Render every line of the data below as a JSON list of strings, one string per line, and leave out any blank lines.

** start Exercise materials **

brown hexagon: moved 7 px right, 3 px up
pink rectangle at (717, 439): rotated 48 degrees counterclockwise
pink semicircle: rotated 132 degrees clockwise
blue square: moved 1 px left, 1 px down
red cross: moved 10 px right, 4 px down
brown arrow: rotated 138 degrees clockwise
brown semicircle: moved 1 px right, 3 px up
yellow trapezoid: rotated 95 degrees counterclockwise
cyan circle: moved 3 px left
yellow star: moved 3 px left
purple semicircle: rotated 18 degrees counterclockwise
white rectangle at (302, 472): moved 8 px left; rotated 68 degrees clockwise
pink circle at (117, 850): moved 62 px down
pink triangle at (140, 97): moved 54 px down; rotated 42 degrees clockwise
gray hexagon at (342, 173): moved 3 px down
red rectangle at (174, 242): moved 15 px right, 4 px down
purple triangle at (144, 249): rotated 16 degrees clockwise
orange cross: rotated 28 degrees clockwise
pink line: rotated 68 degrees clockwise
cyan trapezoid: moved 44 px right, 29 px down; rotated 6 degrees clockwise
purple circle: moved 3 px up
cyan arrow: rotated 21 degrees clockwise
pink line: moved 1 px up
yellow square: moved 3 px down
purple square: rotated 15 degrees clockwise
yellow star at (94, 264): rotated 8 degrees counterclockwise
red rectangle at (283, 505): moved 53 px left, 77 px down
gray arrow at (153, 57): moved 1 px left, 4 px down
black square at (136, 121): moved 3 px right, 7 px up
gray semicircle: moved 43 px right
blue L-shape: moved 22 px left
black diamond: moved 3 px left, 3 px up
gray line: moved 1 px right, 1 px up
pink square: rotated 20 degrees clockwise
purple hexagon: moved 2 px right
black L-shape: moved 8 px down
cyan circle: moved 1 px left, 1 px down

** end Exercise materials **

● **Result of the exercise**
[
  "brown hexagon: moved 7 px right, 3 px up",
  "pink rectangle at (717, 439): rotated 48 degrees counterclockwise",
  "pink semicircle: rotated 132 degrees clockwise",
  "blue square: moved 1 px left, 1 px down",
  "red cross: moved 10 px right, 4 px down",
  "brown arrow: rotated 138 degrees clockwise",
  "brown semicircle: moved 1 px right, 3 px up",
  "yellow trapezoid: rotated 95 degrees counterclockwise",
  "cyan circle: moved 3 px left",
  "yellow star: moved 3 px left",
  "purple semicircle: rotated 18 degrees counterclockwise",
  "white rectangle at (302, 472): moved 8 px left; rotated 68 degrees clockwise",
  "pink circle at (117, 850): moved 62 px down",
  "pink triangle at (140, 97): moved 54 px down; rotated 42 degrees clockwise",
  "gray hexagon at (342, 173): moved 3 px down",
  "red rectangle at (174, 242): moved 15 px right, 4 px down",
  "purple triangle at (144, 249): rotated 16 degrees clockwise",
  "orange cross: rotated 28 degrees clockwise",
  "pink line: rotated 68 degrees clockwise",
  "cyan trapezoid: moved 44 px right, 29 px down; rotated 6 degrees clockwise",
  "purple circle: moved 3 px up",
  "cyan arrow: rotated 21 degrees clockwise",
  "pink line: moved 1 px up",
  "yellow square: moved 3 px down",
  "purple square: rotated 15 degrees clockwise",
  "yellow star at (94, 264): rotated 8 degrees counterclockwise",
  "red rectangle at (283, 505): moved 53 px left, 77 px down",
  "gray arrow at (153, 57): moved 1 px left, 4 px down",
  "black square at (136, 121): moved 3 px right, 7 px up",
  "gray semicircle: moved 43 px right",
  "blue L-shape: moved 22 px left",
  "black diamond: moved 3 px left, 3 px up",
  "gray line: moved 1 px right, 1 px up",
  "pink square: rotated 20 degrees clockwise",
  "purple hexagon: moved 2 px right",
  "black L-shape: moved 8 px down",
  "cyan circle: moved 1 px left, 1 px down"
]